:: Instructions to follow ::
Output all the entries word for word. Omit the pictures.

[Scene change data]
◇ ◇ ◇ ◇ ◇ ◇ ◇

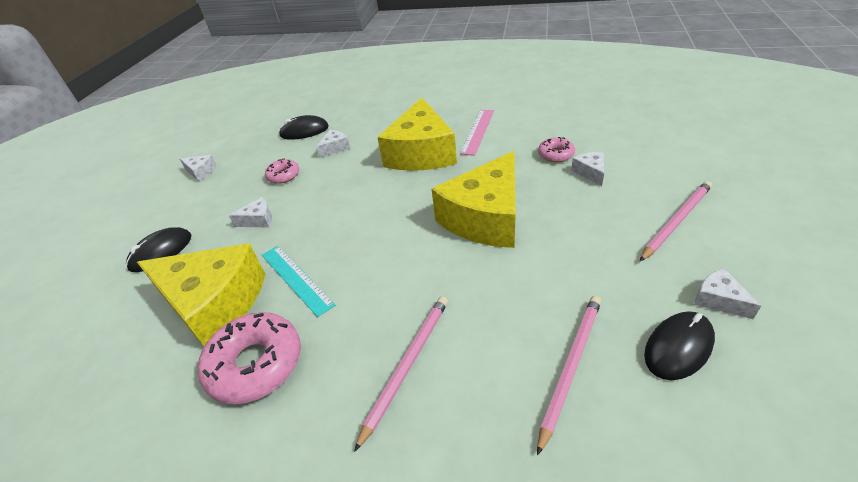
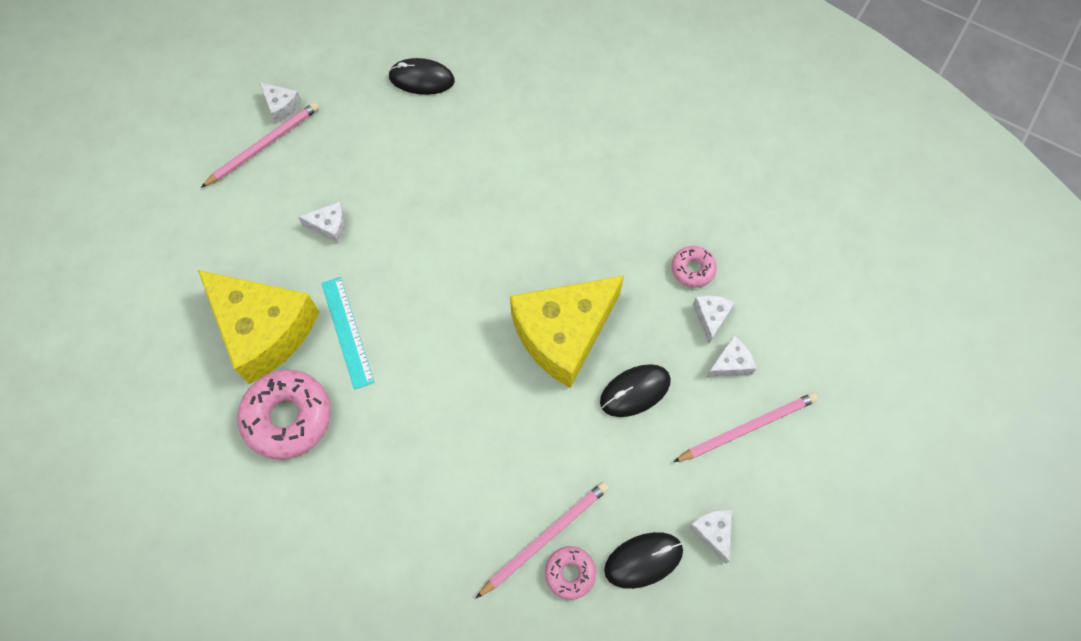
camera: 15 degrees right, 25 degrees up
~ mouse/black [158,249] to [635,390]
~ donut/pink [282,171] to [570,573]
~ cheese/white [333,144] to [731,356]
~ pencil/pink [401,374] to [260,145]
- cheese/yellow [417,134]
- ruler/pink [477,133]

◇ ◇ ◇ ◇ ◇ ◇ ◇

:: Output of the exercise ::
camera: 15 degrees right, 25 degrees up
~ mouse/black [158,249] to [635,390]
~ donut/pink [282,171] to [570,573]
~ cheese/white [333,144] to [731,356]
~ pencil/pink [401,374] to [260,145]
- cheese/yellow [417,134]
- ruler/pink [477,133]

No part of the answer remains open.